*** Information provided Section Begins ***

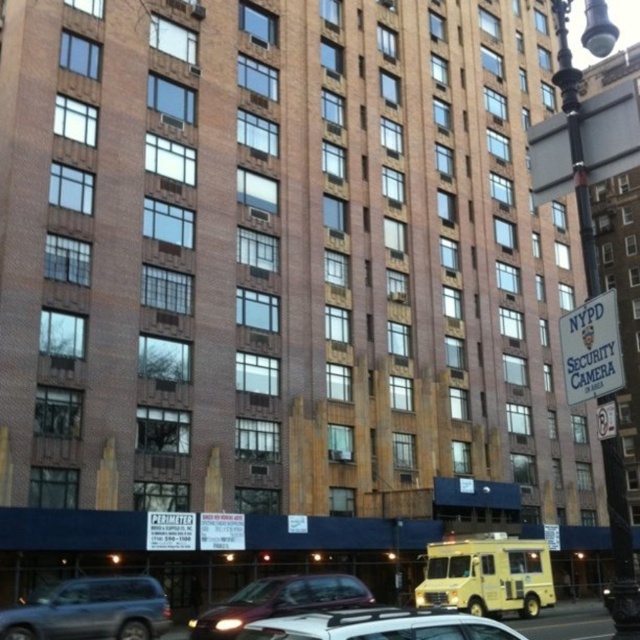
Question: Among these objects, which one is nearest to the camera?

Choices:
 (A) white matte car at lower center
 (B) metallic gray suv at lower left
 (C) black metal lamp post at right

Answer: (A)

Question: Is metallic gray suv at lower left thinner than white plastic nypd security camera at upper right?

Choices:
 (A) no
 (B) yes

Answer: (B)

Question: Observing the image, what is the correct spatial positioning of yellow matte food truck at lower right in reference to metallic gray suv at lower left?

Choices:
 (A) above
 (B) below

Answer: (B)

Question: Does yellow matte food truck at lower right appear on the right side of white matte car at lower center?

Choices:
 (A) no
 (B) yes

Answer: (B)

Question: Which object appears closest to the camera in this image?

Choices:
 (A) metallic gray suv at lower left
 (B) black metal lamp post at right
 (C) white matte car at lower center
 (D) white plastic nypd security camera at upper right

Answer: (C)

Question: Which object appears closest to the camera in this image?

Choices:
 (A) white plastic nypd security camera at upper right
 (B) black metal lamp post at right

Answer: (A)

*** Information provided Section Ends ***

◆ Exercise brief: Copy the lines between the one holding "Question: Does yellow" and the one holding "Answer: (C)", inclusive, and put "light pole" in place of "lamp post", keeping all else the same.

◆ Your solution:
Question: Does yellow matte food truck at lower right appear on the right side of white matte car at lower center?

Choices:
 (A) no
 (B) yes

Answer: (B)

Question: Which object appears closest to the camera in this image?

Choices:
 (A) metallic gray suv at lower left
 (B) black metal light pole at right
 (C) white matte car at lower center
 (D) white plastic nypd security camera at upper right

Answer: (C)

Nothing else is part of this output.